WORK TO BE COMPLETED:
Each record needs to be echoed exactly; can you do that?
══ GIVEN RECORDS
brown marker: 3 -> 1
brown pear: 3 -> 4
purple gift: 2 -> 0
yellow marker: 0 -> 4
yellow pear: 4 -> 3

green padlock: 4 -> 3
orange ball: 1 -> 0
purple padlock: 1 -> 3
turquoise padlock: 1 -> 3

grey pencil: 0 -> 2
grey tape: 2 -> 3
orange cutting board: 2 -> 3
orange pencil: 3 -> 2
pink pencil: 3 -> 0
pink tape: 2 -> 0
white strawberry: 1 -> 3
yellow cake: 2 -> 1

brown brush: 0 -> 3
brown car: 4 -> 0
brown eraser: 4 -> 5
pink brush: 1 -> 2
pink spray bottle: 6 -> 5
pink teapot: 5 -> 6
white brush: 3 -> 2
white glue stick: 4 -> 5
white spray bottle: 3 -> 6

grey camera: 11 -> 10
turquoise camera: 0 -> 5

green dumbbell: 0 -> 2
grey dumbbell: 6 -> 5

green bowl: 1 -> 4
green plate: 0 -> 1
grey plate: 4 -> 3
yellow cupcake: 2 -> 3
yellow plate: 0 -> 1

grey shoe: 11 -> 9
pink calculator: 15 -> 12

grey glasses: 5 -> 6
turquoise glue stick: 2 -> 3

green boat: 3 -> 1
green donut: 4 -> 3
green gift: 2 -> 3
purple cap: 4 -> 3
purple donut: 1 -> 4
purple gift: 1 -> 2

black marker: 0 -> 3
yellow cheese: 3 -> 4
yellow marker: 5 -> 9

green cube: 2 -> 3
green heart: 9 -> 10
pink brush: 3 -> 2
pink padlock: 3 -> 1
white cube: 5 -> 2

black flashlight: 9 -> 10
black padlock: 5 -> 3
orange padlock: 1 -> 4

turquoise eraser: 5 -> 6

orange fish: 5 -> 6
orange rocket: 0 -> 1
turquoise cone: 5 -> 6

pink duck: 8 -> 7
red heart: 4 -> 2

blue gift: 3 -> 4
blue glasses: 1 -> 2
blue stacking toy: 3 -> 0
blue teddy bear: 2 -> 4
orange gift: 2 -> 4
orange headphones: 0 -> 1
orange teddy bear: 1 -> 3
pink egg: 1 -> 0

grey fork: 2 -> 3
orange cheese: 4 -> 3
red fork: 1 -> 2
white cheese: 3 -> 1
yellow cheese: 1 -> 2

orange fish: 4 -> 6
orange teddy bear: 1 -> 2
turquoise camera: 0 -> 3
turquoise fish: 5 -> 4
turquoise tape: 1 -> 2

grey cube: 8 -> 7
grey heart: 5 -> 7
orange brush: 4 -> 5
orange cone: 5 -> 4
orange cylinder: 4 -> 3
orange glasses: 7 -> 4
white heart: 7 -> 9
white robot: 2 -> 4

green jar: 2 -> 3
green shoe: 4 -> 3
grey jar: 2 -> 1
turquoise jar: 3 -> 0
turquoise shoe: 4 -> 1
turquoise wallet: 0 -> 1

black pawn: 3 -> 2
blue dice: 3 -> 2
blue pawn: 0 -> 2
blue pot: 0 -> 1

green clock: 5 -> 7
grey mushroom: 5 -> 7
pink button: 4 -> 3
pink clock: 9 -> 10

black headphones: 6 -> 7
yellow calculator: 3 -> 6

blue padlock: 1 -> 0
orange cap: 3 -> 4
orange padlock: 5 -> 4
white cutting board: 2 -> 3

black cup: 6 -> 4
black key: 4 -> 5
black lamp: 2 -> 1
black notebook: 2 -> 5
════
EXERCISE RESPONSE:
brown marker: 3 -> 1
brown pear: 3 -> 4
purple gift: 2 -> 0
yellow marker: 0 -> 4
yellow pear: 4 -> 3

green padlock: 4 -> 3
orange ball: 1 -> 0
purple padlock: 1 -> 3
turquoise padlock: 1 -> 3

grey pencil: 0 -> 2
grey tape: 2 -> 3
orange cutting board: 2 -> 3
orange pencil: 3 -> 2
pink pencil: 3 -> 0
pink tape: 2 -> 0
white strawberry: 1 -> 3
yellow cake: 2 -> 1

brown brush: 0 -> 3
brown car: 4 -> 0
brown eraser: 4 -> 5
pink brush: 1 -> 2
pink spray bottle: 6 -> 5
pink teapot: 5 -> 6
white brush: 3 -> 2
white glue stick: 4 -> 5
white spray bottle: 3 -> 6

grey camera: 11 -> 10
turquoise camera: 0 -> 5

green dumbbell: 0 -> 2
grey dumbbell: 6 -> 5

green bowl: 1 -> 4
green plate: 0 -> 1
grey plate: 4 -> 3
yellow cupcake: 2 -> 3
yellow plate: 0 -> 1

grey shoe: 11 -> 9
pink calculator: 15 -> 12

grey glasses: 5 -> 6
turquoise glue stick: 2 -> 3

green boat: 3 -> 1
green donut: 4 -> 3
green gift: 2 -> 3
purple cap: 4 -> 3
purple donut: 1 -> 4
purple gift: 1 -> 2

black marker: 0 -> 3
yellow cheese: 3 -> 4
yellow marker: 5 -> 9

green cube: 2 -> 3
green heart: 9 -> 10
pink brush: 3 -> 2
pink padlock: 3 -> 1
white cube: 5 -> 2

black flashlight: 9 -> 10
black padlock: 5 -> 3
orange padlock: 1 -> 4

turquoise eraser: 5 -> 6

orange fish: 5 -> 6
orange rocket: 0 -> 1
turquoise cone: 5 -> 6

pink duck: 8 -> 7
red heart: 4 -> 2

blue gift: 3 -> 4
blue glasses: 1 -> 2
blue stacking toy: 3 -> 0
blue teddy bear: 2 -> 4
orange gift: 2 -> 4
orange headphones: 0 -> 1
orange teddy bear: 1 -> 3
pink egg: 1 -> 0

grey fork: 2 -> 3
orange cheese: 4 -> 3
red fork: 1 -> 2
white cheese: 3 -> 1
yellow cheese: 1 -> 2

orange fish: 4 -> 6
orange teddy bear: 1 -> 2
turquoise camera: 0 -> 3
turquoise fish: 5 -> 4
turquoise tape: 1 -> 2

grey cube: 8 -> 7
grey heart: 5 -> 7
orange brush: 4 -> 5
orange cone: 5 -> 4
orange cylinder: 4 -> 3
orange glasses: 7 -> 4
white heart: 7 -> 9
white robot: 2 -> 4

green jar: 2 -> 3
green shoe: 4 -> 3
grey jar: 2 -> 1
turquoise jar: 3 -> 0
turquoise shoe: 4 -> 1
turquoise wallet: 0 -> 1

black pawn: 3 -> 2
blue dice: 3 -> 2
blue pawn: 0 -> 2
blue pot: 0 -> 1

green clock: 5 -> 7
grey mushroom: 5 -> 7
pink button: 4 -> 3
pink clock: 9 -> 10

black headphones: 6 -> 7
yellow calculator: 3 -> 6

blue padlock: 1 -> 0
orange cap: 3 -> 4
orange padlock: 5 -> 4
white cutting board: 2 -> 3

black cup: 6 -> 4
black key: 4 -> 5
black lamp: 2 -> 1
black notebook: 2 -> 5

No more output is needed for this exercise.